Exercise aim:
Lines that contain "wiper" are to be copied from the material, every one of them.

*** Data in this exercise Section Begins ***

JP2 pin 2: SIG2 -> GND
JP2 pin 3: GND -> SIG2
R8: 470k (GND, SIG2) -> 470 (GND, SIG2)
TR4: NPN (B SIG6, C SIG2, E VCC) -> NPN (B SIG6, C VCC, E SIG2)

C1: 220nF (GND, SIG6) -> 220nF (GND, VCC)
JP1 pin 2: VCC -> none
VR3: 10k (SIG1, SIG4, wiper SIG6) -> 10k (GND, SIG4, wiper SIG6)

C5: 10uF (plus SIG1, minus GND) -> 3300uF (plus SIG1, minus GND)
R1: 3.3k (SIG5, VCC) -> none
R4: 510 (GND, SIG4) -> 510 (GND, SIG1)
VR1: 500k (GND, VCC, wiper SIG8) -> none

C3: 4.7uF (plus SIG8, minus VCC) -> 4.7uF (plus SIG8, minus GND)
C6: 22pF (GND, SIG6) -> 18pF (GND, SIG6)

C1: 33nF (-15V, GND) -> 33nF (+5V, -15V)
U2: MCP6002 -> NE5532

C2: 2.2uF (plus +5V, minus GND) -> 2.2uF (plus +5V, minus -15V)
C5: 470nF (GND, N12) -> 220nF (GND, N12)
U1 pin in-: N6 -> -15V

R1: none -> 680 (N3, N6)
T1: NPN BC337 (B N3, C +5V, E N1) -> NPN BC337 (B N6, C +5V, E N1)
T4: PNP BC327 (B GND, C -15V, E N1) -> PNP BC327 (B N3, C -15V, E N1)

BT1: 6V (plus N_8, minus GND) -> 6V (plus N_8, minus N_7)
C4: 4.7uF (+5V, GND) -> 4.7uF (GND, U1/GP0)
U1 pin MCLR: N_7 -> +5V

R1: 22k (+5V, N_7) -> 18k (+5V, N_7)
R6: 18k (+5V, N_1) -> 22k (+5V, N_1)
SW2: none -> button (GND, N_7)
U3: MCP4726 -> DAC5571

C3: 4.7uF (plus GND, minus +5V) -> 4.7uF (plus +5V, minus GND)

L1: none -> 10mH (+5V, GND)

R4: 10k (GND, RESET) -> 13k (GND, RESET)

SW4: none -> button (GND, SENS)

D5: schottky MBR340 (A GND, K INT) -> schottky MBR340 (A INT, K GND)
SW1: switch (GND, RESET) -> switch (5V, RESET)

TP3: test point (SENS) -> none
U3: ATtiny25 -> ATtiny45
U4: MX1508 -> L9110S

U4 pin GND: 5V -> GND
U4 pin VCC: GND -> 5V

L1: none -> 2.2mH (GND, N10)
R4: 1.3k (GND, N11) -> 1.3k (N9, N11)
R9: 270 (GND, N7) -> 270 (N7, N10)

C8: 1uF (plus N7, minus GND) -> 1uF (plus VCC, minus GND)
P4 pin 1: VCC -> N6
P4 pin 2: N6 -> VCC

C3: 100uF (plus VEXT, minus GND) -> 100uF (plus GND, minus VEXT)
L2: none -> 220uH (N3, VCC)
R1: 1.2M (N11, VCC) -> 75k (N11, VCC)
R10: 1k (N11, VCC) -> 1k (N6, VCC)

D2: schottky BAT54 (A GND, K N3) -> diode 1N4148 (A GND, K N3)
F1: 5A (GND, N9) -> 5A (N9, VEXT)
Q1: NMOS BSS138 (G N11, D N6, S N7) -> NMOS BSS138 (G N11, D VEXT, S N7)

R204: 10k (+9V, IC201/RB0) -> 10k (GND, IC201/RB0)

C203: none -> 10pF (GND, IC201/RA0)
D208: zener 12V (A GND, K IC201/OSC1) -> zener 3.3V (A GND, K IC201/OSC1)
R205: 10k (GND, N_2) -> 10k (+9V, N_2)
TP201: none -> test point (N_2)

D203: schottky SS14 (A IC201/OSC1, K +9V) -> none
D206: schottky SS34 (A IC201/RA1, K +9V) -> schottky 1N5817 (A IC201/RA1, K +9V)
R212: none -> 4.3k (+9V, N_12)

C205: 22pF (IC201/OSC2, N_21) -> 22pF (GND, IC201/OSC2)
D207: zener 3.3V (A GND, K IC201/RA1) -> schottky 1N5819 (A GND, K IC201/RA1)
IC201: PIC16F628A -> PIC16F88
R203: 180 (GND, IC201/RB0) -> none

*** Data in this exercise Section Ends ***

Reply to the exercise:
VR3: 10k (SIG1, SIG4, wiper SIG6) -> 10k (GND, SIG4, wiper SIG6)
VR1: 500k (GND, VCC, wiper SIG8) -> none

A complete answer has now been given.